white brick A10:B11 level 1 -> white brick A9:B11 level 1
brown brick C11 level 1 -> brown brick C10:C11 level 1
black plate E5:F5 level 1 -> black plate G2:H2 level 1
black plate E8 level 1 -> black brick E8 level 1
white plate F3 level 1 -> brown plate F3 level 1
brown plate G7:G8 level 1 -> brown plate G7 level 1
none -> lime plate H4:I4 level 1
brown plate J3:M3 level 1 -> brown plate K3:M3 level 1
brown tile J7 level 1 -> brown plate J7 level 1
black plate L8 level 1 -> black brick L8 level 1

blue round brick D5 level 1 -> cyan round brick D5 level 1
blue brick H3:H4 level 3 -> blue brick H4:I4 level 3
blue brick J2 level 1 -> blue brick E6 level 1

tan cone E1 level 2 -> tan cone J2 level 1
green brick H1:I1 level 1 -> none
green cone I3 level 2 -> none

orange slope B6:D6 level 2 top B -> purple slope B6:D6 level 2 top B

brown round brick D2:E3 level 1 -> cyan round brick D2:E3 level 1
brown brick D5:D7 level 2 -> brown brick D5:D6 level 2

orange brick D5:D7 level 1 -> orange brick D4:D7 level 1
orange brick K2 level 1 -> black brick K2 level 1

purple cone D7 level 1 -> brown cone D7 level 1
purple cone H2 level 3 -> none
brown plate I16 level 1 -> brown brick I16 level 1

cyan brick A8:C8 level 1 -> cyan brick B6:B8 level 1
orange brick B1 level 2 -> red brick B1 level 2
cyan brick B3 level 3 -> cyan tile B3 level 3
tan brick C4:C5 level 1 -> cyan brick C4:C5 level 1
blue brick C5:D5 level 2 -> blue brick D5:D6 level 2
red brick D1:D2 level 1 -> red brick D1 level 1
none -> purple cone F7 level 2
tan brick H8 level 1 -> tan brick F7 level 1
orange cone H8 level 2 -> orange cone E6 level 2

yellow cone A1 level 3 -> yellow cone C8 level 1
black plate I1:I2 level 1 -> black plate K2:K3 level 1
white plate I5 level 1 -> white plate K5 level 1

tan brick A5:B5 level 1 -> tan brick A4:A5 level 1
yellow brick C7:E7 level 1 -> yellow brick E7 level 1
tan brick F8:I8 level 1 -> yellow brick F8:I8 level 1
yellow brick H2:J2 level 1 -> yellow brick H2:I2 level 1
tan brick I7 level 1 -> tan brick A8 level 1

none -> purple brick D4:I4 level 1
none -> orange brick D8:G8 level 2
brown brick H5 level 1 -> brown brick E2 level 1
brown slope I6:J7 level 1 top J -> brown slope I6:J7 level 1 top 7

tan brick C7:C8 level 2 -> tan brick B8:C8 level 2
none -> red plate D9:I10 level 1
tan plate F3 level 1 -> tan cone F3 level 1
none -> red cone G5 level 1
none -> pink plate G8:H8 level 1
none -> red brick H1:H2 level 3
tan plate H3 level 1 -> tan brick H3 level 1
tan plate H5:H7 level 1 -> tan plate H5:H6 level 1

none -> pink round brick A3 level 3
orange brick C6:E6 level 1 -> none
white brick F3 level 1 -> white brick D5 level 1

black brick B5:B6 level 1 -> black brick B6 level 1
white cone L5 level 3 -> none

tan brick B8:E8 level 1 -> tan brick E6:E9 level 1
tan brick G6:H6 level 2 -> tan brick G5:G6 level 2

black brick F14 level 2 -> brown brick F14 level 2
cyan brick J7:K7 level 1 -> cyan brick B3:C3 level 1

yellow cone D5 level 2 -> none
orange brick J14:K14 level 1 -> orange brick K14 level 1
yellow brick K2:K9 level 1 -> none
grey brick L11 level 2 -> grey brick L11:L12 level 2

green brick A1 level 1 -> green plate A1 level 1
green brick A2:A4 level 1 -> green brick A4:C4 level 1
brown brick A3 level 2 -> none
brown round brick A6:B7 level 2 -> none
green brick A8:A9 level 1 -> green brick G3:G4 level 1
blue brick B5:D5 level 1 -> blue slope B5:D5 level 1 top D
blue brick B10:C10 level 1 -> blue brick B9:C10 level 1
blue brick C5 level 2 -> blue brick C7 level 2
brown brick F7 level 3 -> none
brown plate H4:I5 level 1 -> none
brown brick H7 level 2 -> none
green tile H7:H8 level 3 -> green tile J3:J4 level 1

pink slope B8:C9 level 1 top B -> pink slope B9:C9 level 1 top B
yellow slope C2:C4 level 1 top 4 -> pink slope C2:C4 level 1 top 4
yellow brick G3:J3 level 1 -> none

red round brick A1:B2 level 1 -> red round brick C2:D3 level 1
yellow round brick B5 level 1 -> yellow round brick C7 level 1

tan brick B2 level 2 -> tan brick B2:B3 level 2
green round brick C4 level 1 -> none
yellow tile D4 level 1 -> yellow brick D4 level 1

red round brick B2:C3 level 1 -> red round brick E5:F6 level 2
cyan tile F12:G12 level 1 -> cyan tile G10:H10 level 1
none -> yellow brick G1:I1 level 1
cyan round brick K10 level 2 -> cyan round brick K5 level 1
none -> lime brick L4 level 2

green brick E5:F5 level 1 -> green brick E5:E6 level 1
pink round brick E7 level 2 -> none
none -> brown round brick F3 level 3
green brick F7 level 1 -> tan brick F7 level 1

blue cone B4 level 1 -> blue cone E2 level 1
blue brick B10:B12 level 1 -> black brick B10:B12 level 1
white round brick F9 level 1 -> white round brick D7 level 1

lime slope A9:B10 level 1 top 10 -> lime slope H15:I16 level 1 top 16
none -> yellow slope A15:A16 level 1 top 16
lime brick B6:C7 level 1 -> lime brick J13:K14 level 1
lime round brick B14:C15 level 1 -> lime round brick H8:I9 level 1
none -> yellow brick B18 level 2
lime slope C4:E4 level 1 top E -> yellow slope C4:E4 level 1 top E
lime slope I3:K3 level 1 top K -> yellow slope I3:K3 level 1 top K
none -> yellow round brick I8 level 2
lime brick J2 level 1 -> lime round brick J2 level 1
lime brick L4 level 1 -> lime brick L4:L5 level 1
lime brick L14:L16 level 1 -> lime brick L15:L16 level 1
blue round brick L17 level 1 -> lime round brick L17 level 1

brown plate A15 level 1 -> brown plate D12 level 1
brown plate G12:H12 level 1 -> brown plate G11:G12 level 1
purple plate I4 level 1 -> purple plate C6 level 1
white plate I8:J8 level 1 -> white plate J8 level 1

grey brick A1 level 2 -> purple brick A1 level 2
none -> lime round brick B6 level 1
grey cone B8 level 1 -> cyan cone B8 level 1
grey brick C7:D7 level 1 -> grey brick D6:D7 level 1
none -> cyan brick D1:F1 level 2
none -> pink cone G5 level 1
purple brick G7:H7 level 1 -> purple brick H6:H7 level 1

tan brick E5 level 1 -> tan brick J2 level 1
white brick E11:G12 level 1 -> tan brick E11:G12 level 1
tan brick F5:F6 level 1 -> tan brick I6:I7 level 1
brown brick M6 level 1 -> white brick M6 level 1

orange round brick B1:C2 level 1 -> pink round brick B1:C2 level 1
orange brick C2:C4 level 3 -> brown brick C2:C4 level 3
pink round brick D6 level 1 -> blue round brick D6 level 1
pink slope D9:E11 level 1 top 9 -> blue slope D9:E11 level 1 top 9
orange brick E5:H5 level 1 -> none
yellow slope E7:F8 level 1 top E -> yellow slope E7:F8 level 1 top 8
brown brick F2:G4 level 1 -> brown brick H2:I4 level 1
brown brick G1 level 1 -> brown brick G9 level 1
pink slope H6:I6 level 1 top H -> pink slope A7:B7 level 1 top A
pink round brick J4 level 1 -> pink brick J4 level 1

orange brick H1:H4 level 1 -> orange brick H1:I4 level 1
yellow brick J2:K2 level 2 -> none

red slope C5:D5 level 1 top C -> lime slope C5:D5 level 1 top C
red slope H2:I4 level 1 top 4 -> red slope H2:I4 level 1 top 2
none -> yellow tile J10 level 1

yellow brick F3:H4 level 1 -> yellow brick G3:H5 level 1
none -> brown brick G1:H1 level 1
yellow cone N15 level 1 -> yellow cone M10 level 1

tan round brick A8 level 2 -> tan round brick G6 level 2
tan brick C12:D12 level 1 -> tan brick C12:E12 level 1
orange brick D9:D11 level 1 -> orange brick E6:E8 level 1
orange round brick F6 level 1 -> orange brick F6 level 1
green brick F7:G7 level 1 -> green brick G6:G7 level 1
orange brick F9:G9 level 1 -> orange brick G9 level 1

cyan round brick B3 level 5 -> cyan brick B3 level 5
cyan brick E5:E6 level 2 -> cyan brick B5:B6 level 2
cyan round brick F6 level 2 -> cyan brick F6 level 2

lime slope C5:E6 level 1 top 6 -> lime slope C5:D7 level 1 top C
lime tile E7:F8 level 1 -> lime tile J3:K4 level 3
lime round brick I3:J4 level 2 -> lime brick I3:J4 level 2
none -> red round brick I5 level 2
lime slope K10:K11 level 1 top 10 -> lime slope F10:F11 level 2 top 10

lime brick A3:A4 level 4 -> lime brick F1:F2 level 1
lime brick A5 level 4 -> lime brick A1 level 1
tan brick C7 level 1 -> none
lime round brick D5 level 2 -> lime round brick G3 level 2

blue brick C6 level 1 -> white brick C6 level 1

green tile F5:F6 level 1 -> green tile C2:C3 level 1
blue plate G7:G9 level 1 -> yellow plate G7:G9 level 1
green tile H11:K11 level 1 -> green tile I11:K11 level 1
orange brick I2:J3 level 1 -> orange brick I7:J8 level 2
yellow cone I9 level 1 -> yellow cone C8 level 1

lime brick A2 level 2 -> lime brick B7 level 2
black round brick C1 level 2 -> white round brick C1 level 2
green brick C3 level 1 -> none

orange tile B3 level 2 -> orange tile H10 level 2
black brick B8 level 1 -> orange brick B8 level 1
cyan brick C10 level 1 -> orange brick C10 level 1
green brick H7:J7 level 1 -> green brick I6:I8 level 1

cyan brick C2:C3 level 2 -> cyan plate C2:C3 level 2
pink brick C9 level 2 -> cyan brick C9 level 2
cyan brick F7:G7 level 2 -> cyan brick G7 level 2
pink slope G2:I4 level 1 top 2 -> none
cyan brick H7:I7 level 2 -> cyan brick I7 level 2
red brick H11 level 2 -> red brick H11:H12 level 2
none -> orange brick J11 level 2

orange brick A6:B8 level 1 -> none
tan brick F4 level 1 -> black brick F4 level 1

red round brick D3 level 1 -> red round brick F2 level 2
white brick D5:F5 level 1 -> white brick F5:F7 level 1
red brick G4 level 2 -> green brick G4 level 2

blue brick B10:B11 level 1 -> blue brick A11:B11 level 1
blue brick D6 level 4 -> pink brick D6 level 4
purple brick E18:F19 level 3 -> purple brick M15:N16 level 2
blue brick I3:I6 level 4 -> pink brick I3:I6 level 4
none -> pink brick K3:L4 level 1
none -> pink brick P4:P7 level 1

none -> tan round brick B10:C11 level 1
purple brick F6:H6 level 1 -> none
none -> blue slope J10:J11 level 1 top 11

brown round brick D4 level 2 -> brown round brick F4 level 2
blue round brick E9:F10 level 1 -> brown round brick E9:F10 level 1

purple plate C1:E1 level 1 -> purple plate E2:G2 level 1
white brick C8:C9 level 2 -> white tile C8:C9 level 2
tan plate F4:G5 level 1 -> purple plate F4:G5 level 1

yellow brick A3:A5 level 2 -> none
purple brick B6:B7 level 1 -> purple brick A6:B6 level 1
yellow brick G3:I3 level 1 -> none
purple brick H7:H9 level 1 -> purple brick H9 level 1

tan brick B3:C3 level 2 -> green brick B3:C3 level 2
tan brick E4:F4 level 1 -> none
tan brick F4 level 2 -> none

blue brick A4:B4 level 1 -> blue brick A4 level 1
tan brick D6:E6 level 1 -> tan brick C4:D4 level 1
==*==
Among the entries above, find the line with "yellow brick K2:K9 level 1 -> none" and the line with "yellow tile D4"; give again exactly these two lines and all lines between them.

FINISHED EXERCISE:
yellow brick K2:K9 level 1 -> none
grey brick L11 level 2 -> grey brick L11:L12 level 2

green brick A1 level 1 -> green plate A1 level 1
green brick A2:A4 level 1 -> green brick A4:C4 level 1
brown brick A3 level 2 -> none
brown round brick A6:B7 level 2 -> none
green brick A8:A9 level 1 -> green brick G3:G4 level 1
blue brick B5:D5 level 1 -> blue slope B5:D5 level 1 top D
blue brick B10:C10 level 1 -> blue brick B9:C10 level 1
blue brick C5 level 2 -> blue brick C7 level 2
brown brick F7 level 3 -> none
brown plate H4:I5 level 1 -> none
brown brick H7 level 2 -> none
green tile H7:H8 level 3 -> green tile J3:J4 level 1

pink slope B8:C9 level 1 top B -> pink slope B9:C9 level 1 top B
yellow slope C2:C4 level 1 top 4 -> pink slope C2:C4 level 1 top 4
yellow brick G3:J3 level 1 -> none

red round brick A1:B2 level 1 -> red round brick C2:D3 level 1
yellow round brick B5 level 1 -> yellow round brick C7 level 1

tan brick B2 level 2 -> tan brick B2:B3 level 2
green round brick C4 level 1 -> none
yellow tile D4 level 1 -> yellow brick D4 level 1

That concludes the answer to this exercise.